WHAT TO WORK ON: Keep the images out and copy every entry below exactly.
^^^^^^^^^^^^^^^^
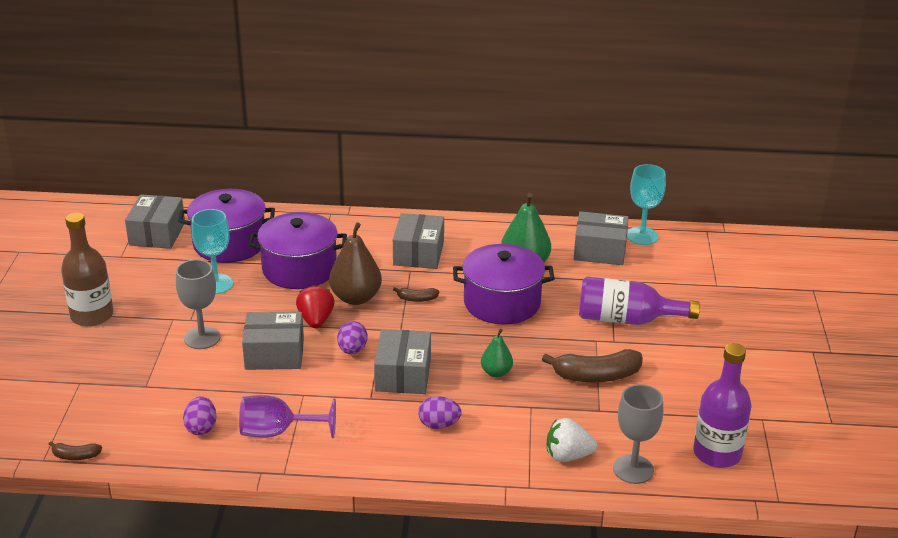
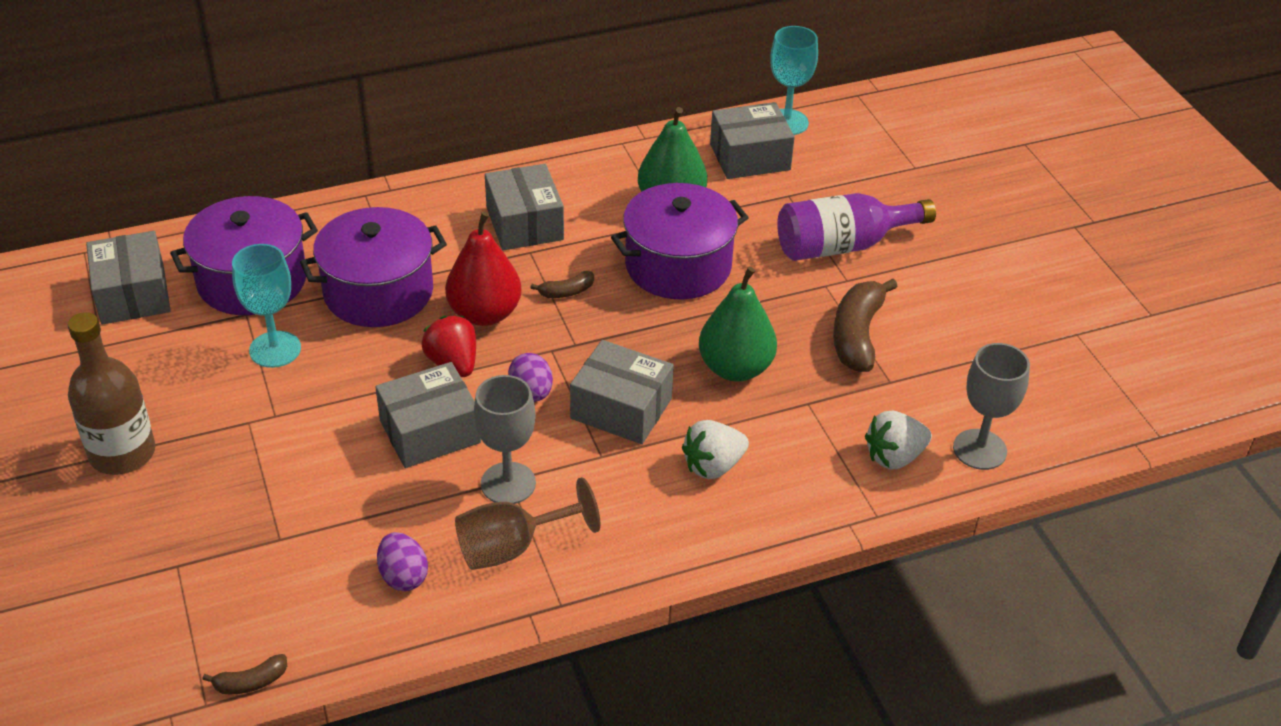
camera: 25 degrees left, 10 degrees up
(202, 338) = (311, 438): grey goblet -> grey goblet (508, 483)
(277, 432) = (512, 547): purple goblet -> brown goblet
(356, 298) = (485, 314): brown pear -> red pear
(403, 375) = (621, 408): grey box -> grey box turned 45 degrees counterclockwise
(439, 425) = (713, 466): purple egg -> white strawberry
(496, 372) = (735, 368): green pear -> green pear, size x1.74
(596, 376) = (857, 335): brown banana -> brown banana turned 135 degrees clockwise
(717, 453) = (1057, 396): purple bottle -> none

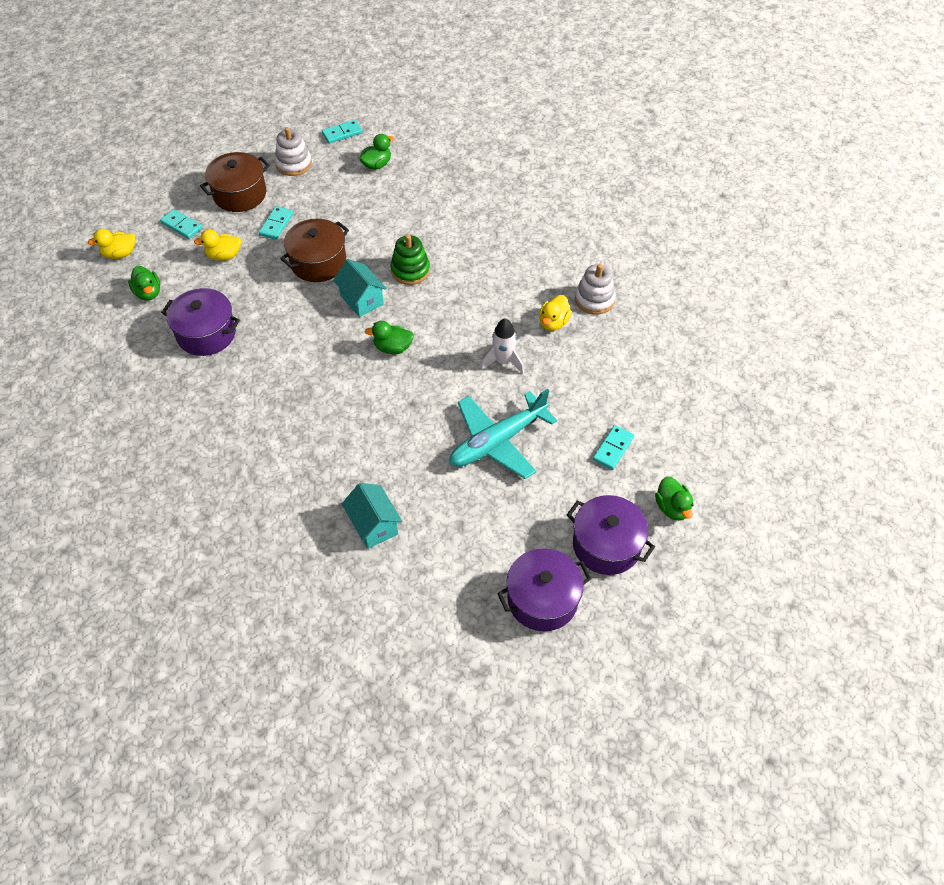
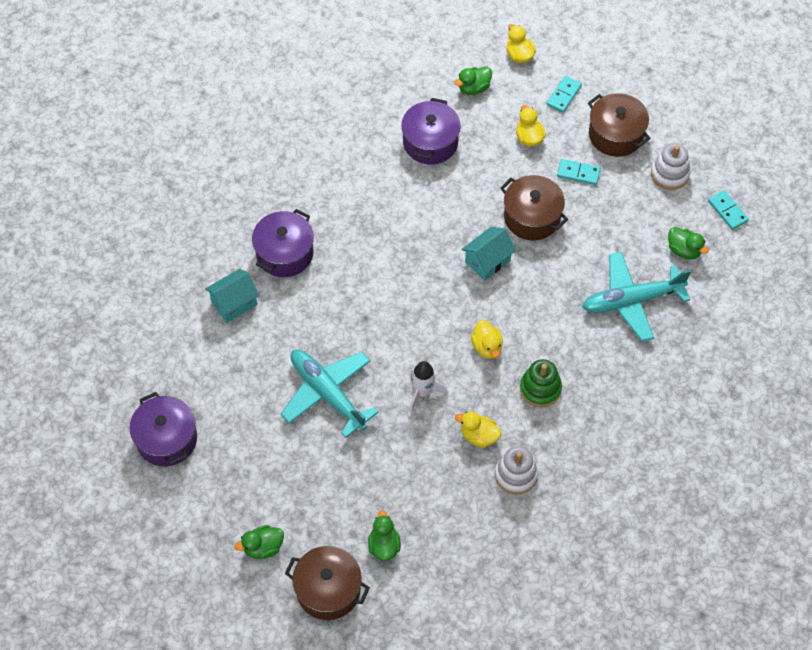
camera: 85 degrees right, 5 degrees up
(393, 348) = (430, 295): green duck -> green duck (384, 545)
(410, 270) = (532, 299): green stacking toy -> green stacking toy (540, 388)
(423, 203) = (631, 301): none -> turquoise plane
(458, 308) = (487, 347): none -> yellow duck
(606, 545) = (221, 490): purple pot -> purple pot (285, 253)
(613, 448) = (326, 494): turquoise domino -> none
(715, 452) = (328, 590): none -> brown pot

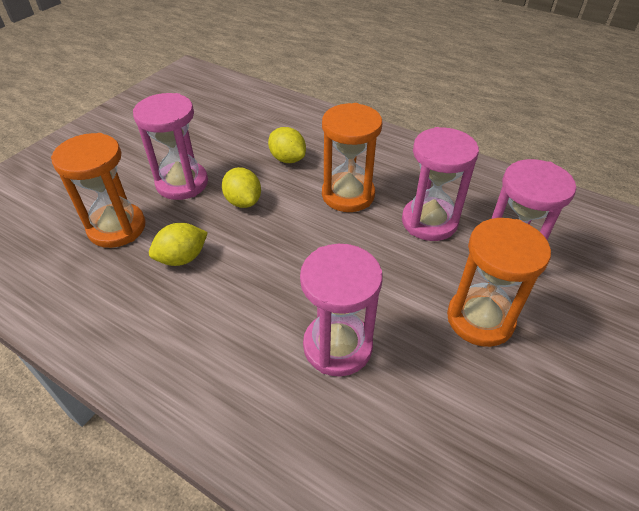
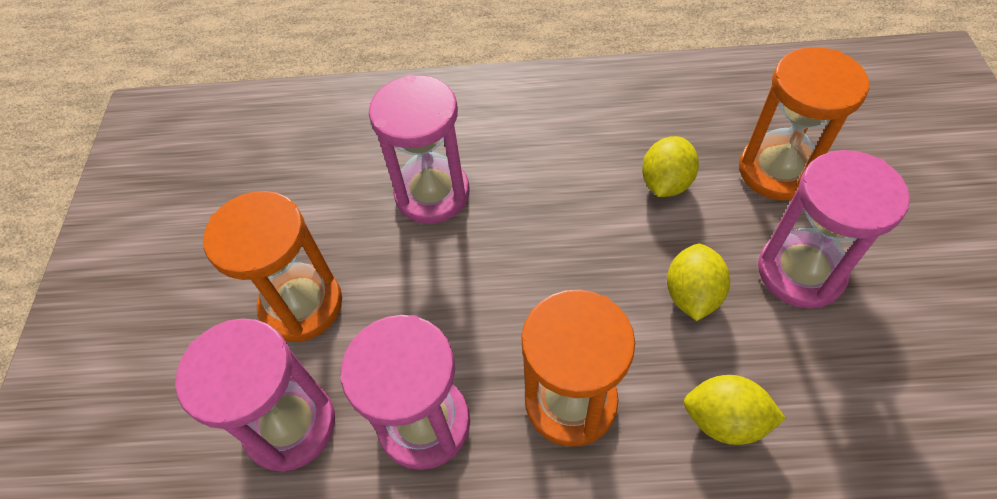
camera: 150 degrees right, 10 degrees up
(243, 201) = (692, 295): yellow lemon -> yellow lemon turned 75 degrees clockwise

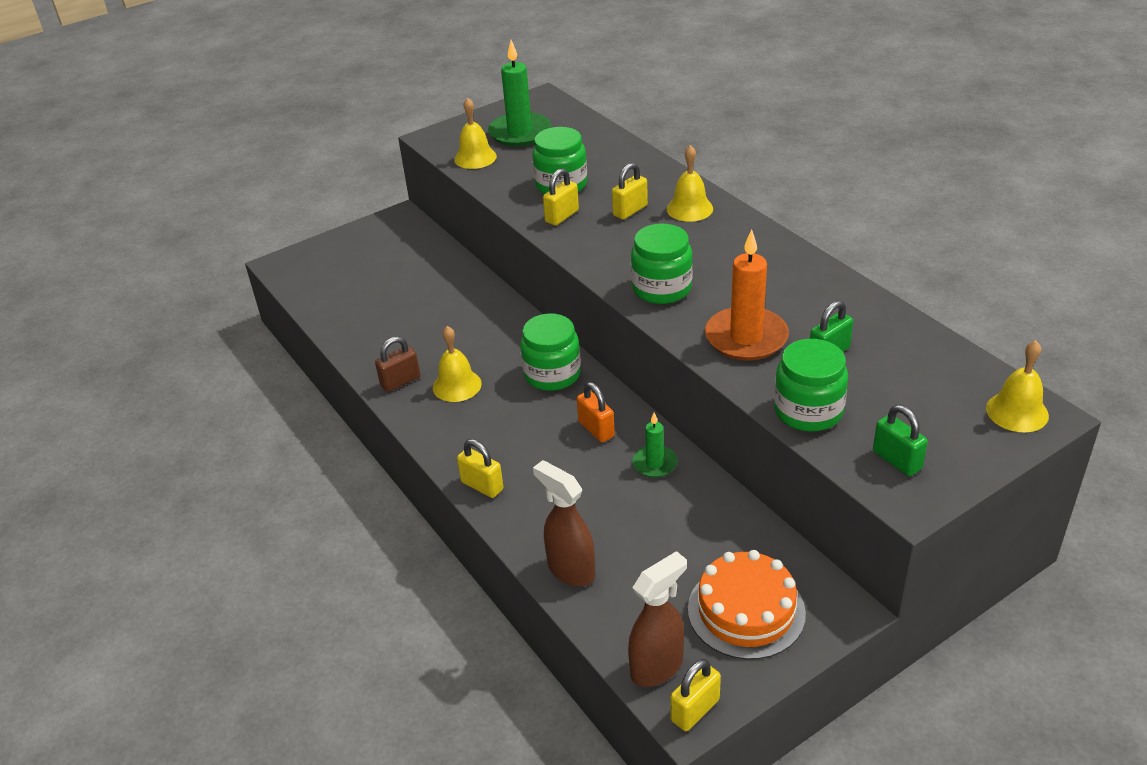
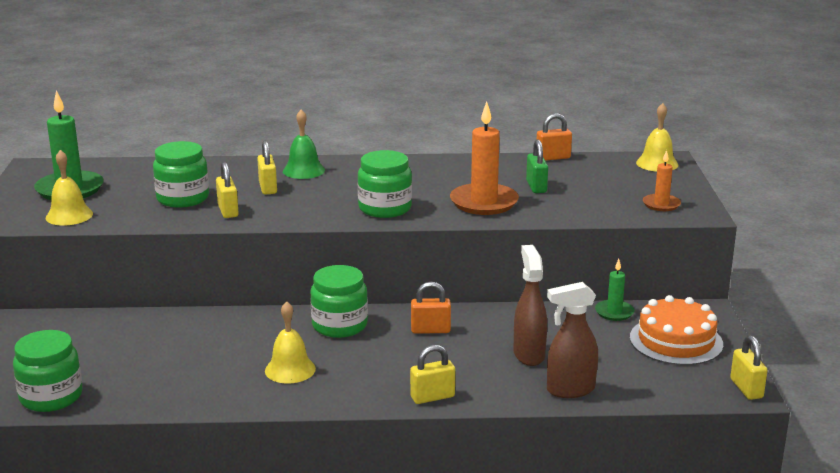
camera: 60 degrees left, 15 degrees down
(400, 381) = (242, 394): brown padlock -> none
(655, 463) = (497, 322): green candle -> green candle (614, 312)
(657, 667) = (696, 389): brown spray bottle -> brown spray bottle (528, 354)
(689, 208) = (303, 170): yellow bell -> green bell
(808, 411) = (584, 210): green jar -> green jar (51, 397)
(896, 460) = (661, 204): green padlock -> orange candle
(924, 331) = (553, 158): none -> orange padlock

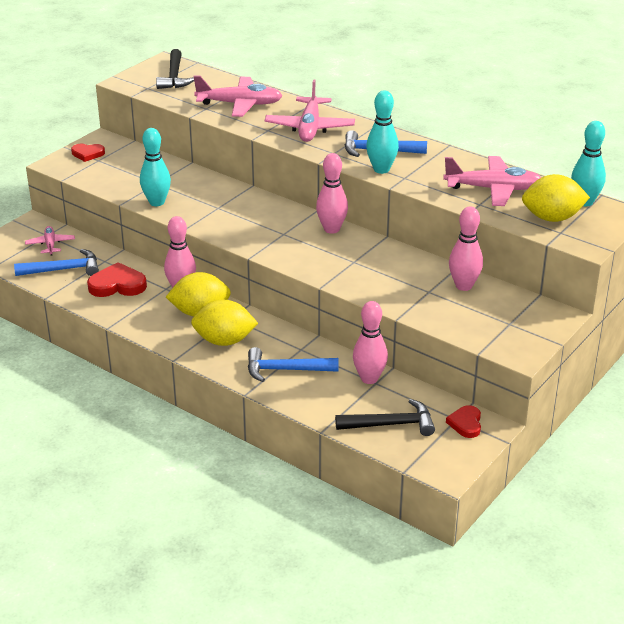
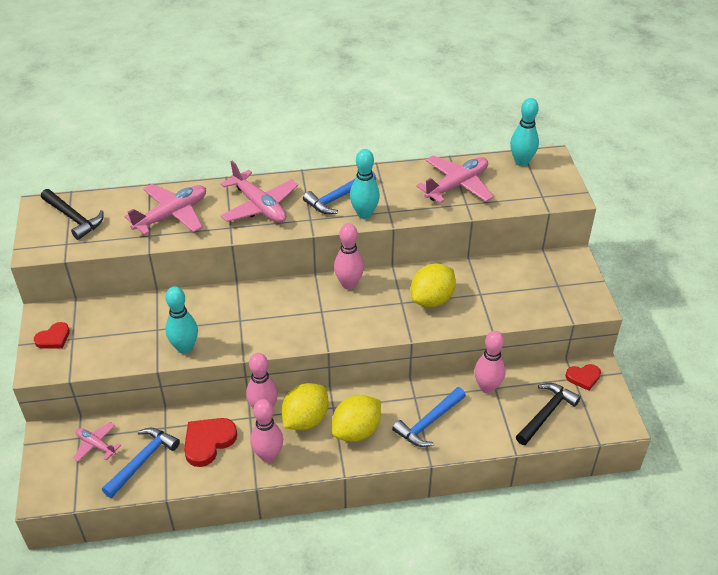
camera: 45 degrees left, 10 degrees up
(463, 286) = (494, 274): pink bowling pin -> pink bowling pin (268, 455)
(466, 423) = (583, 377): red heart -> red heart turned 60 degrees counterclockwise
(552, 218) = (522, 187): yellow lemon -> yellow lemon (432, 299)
^^^^^^^^^^^^^^^^
ANSWER SPACE:
camera: 25 degrees left, 10 degrees up
(202, 338) = (311, 438): grey goblet -> grey goblet (508, 483)
(277, 432) = (512, 547): purple goblet -> brown goblet
(356, 298) = (485, 314): brown pear -> red pear
(403, 375) = (621, 408): grey box -> grey box turned 45 degrees counterclockwise
(439, 425) = (713, 466): purple egg -> white strawberry
(496, 372) = (735, 368): green pear -> green pear, size x1.74
(596, 376) = (857, 335): brown banana -> brown banana turned 135 degrees clockwise
(717, 453) = (1057, 396): purple bottle -> none

camera: 85 degrees right, 5 degrees up
(393, 348) = (430, 295): green duck -> green duck (384, 545)
(410, 270) = (532, 299): green stacking toy -> green stacking toy (540, 388)
(423, 203) = (631, 301): none -> turquoise plane
(458, 308) = (487, 347): none -> yellow duck
(606, 545) = (221, 490): purple pot -> purple pot (285, 253)
(613, 448) = (326, 494): turquoise domino -> none
(715, 452) = (328, 590): none -> brown pot

camera: 150 degrees right, 10 degrees up
(243, 201) = (692, 295): yellow lemon -> yellow lemon turned 75 degrees clockwise

camera: 60 degrees left, 15 degrees down
(400, 381) = (242, 394): brown padlock -> none
(655, 463) = (497, 322): green candle -> green candle (614, 312)
(657, 667) = (696, 389): brown spray bottle -> brown spray bottle (528, 354)
(689, 208) = (303, 170): yellow bell -> green bell
(808, 411) = (584, 210): green jar -> green jar (51, 397)
(896, 460) = (661, 204): green padlock -> orange candle
(924, 331) = (553, 158): none -> orange padlock

camera: 45 degrees left, 10 degrees up
(463, 286) = (494, 274): pink bowling pin -> pink bowling pin (268, 455)
(466, 423) = (583, 377): red heart -> red heart turned 60 degrees counterclockwise
(552, 218) = (522, 187): yellow lemon -> yellow lemon (432, 299)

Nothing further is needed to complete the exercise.